> _Excerpted data_:

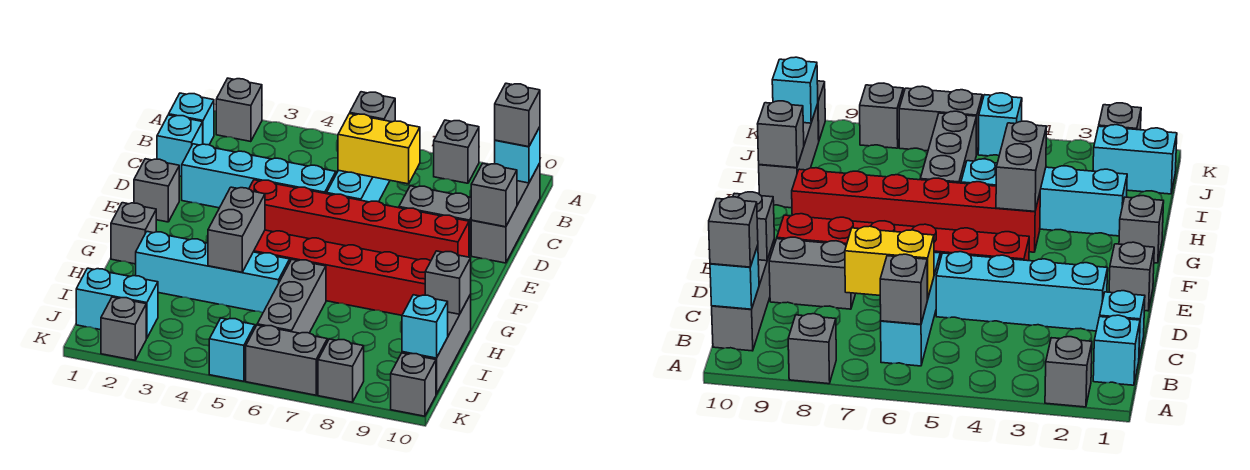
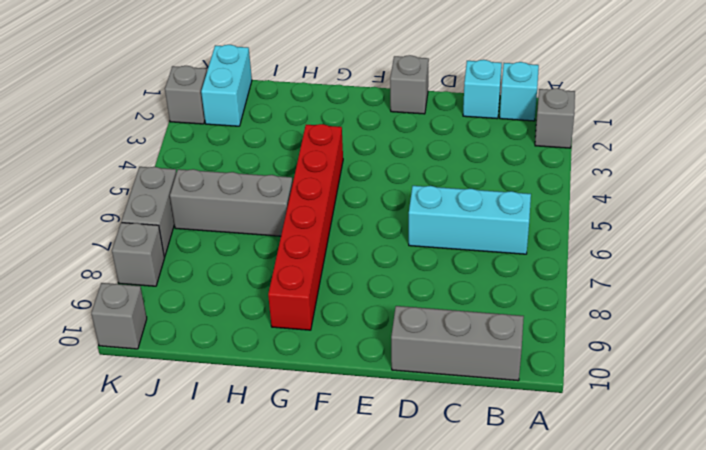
none -> grey brick A8 level 1
none -> cyan brick D2:D5 level 1
none -> grey brick D8:D9 level 1

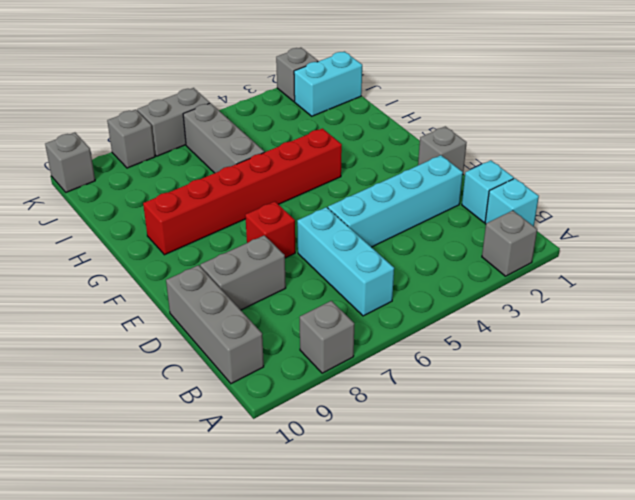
red brick E7 level 1 -> red brick E4:E9 level 1
none -> grey brick G1 level 1
none -> cyan brick H2:H5 level 1
none -> grey brick H10:J10 level 1

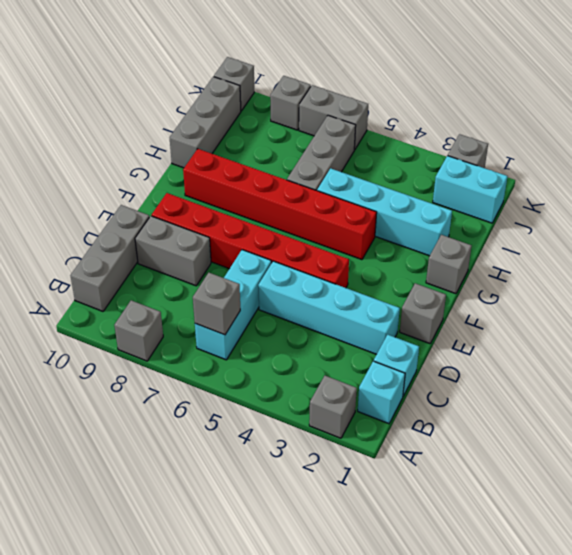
none -> cyan brick K5 level 1
none -> cyan brick B10 level 2
none -> yellow brick C6:C7 level 2

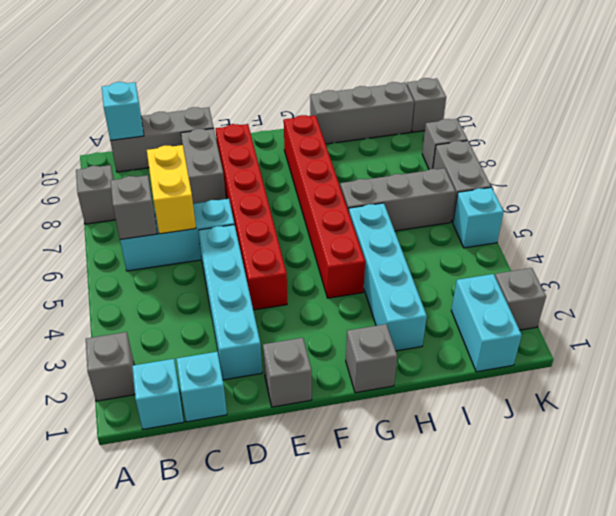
none -> grey brick D10 level 2
none -> grey brick G4:H4 level 2
none -> grey brick H10 level 2

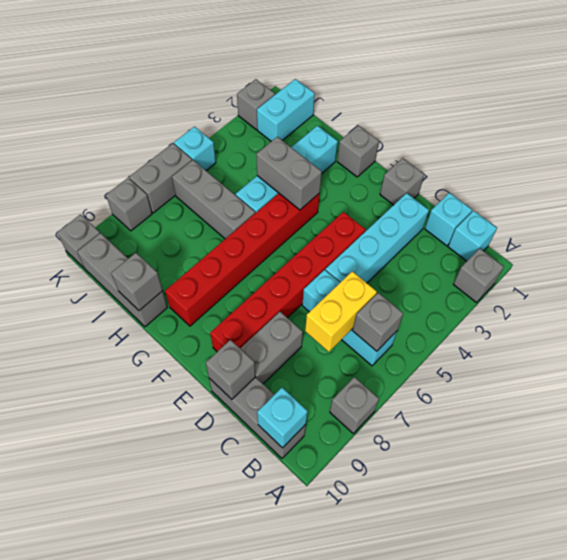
none -> cyan brick J10 level 2
none -> grey brick B10 level 3

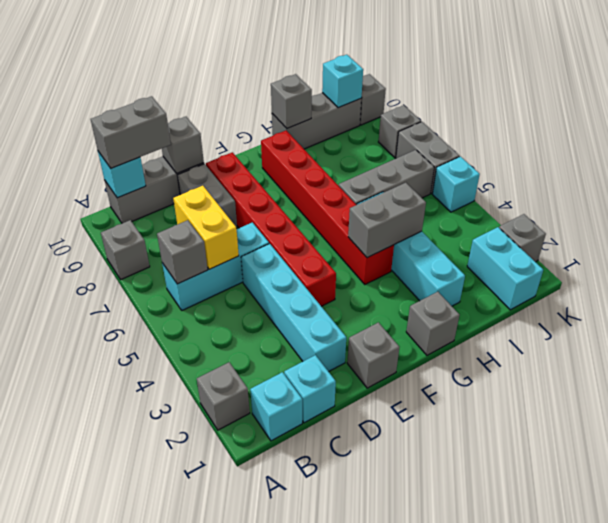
grey brick B10:C10 level 3 -> grey brick B10 level 3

> _What you will do_:
Line by line, reproduce exactly the lines from the one containing "none -> cyan brick D2:D5 level 1" through the final line of the material, both included, leaving every picture out.

> _Solution_:
none -> cyan brick D2:D5 level 1
none -> grey brick D8:D9 level 1

red brick E7 level 1 -> red brick E4:E9 level 1
none -> grey brick G1 level 1
none -> cyan brick H2:H5 level 1
none -> grey brick H10:J10 level 1

none -> cyan brick K5 level 1
none -> cyan brick B10 level 2
none -> yellow brick C6:C7 level 2

none -> grey brick D10 level 2
none -> grey brick G4:H4 level 2
none -> grey brick H10 level 2

none -> cyan brick J10 level 2
none -> grey brick B10 level 3

grey brick B10:C10 level 3 -> grey brick B10 level 3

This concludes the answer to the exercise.